(Data supplied Opens)
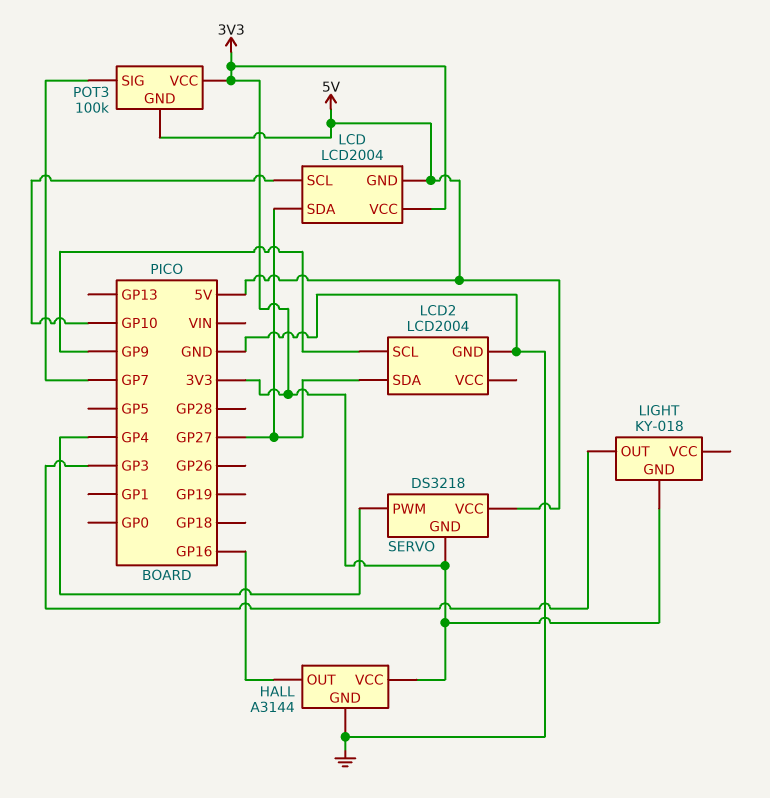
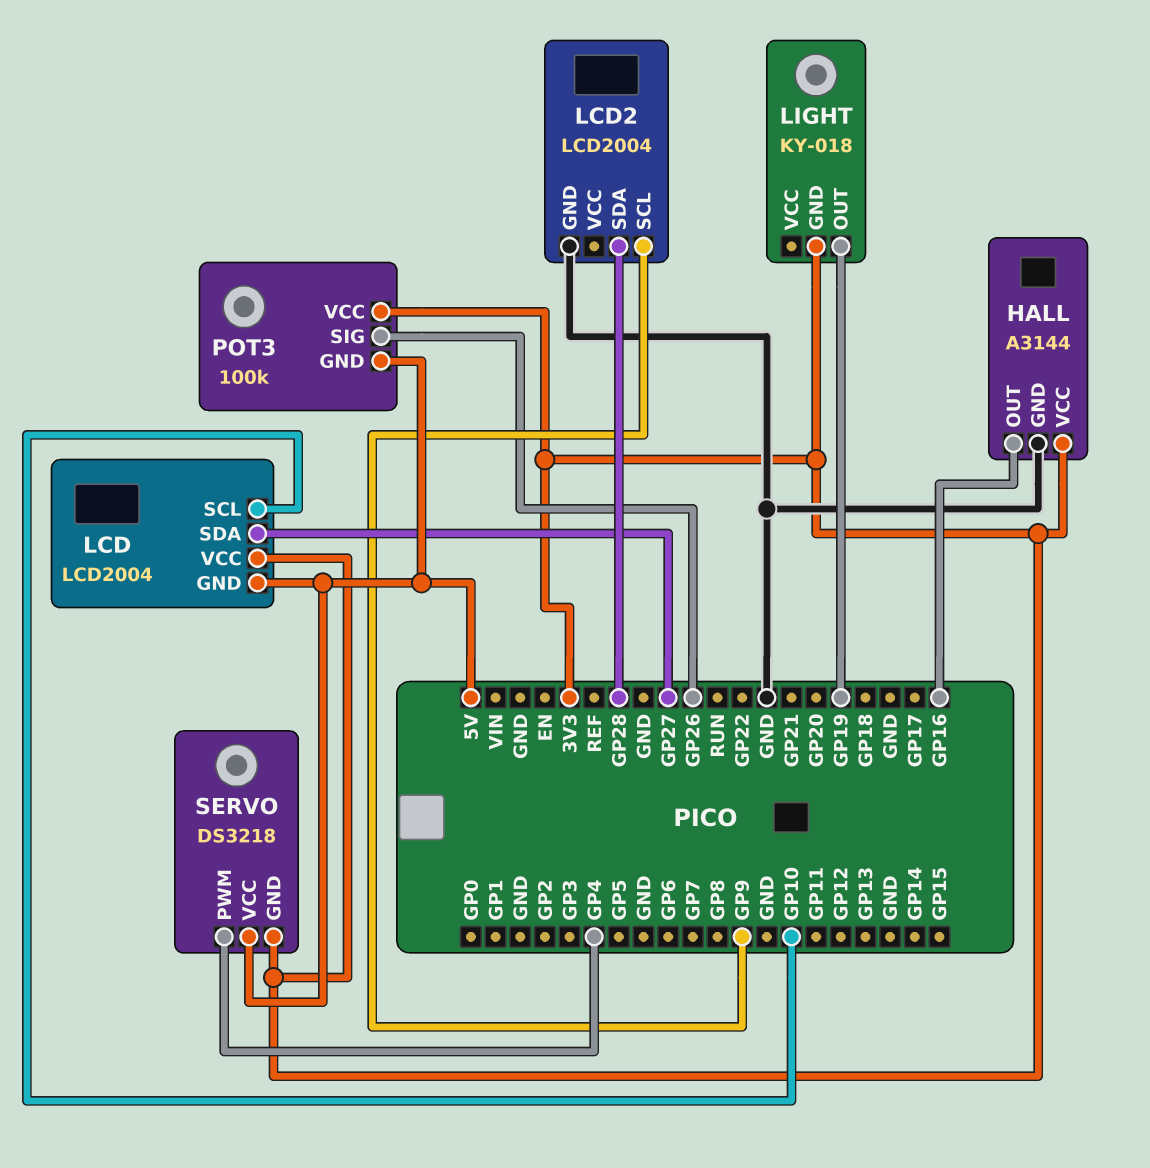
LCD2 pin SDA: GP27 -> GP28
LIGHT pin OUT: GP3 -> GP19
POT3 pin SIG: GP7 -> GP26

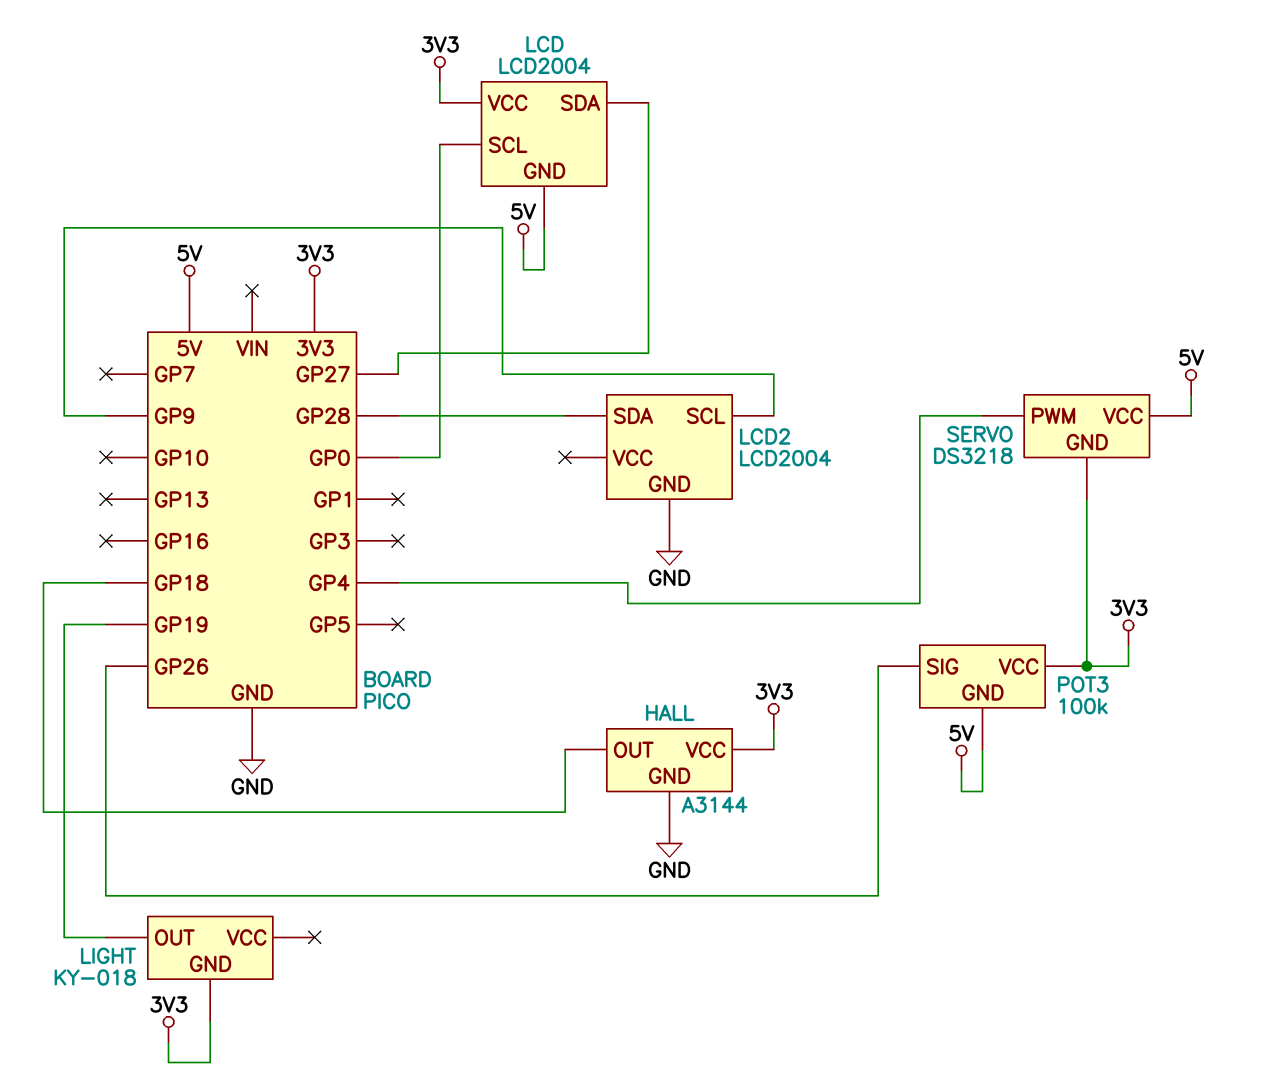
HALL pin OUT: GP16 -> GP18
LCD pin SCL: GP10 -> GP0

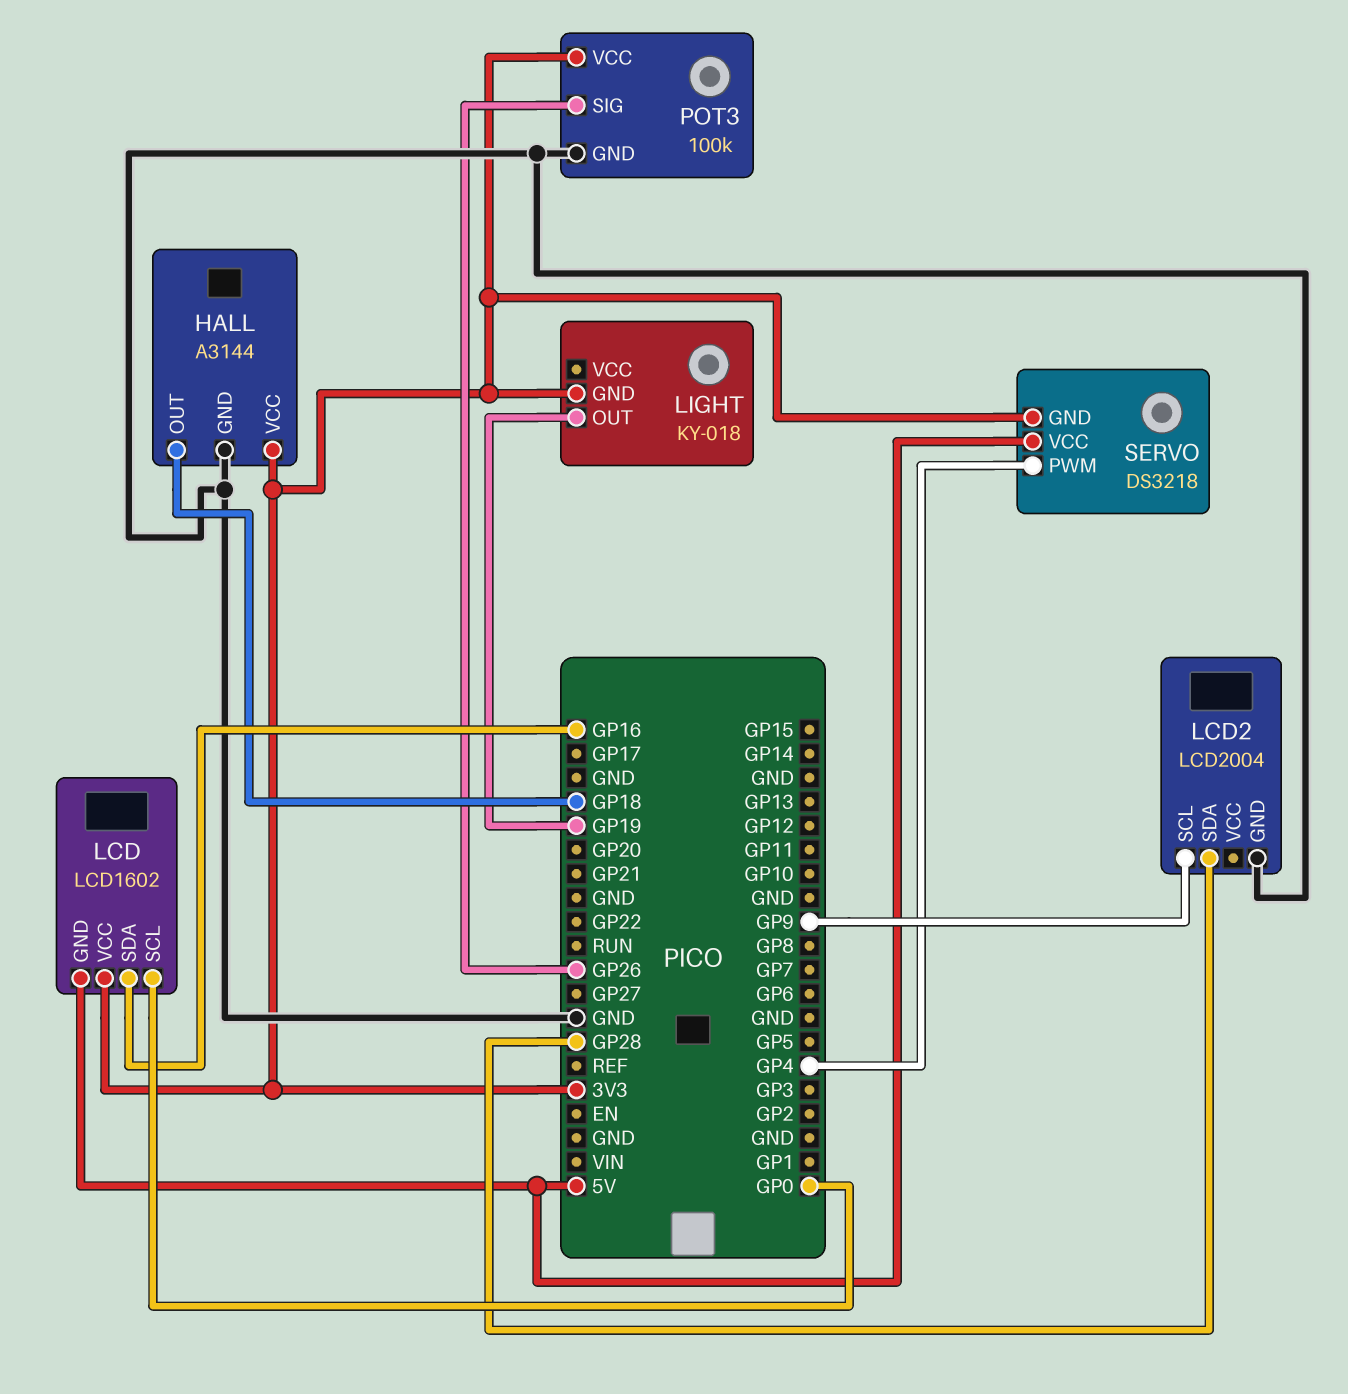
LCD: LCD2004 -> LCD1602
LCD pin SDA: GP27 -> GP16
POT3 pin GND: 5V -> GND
(Data supplied Closes)
**Exercise aim:** All lines from the one containing "HALL pin OUT: GP16 -> GP18" through the final line of the entries above are to be copied exactly; the pictures are not.

**Exercise result:**
HALL pin OUT: GP16 -> GP18
LCD pin SCL: GP10 -> GP0

LCD: LCD2004 -> LCD1602
LCD pin SDA: GP27 -> GP16
POT3 pin GND: 5V -> GND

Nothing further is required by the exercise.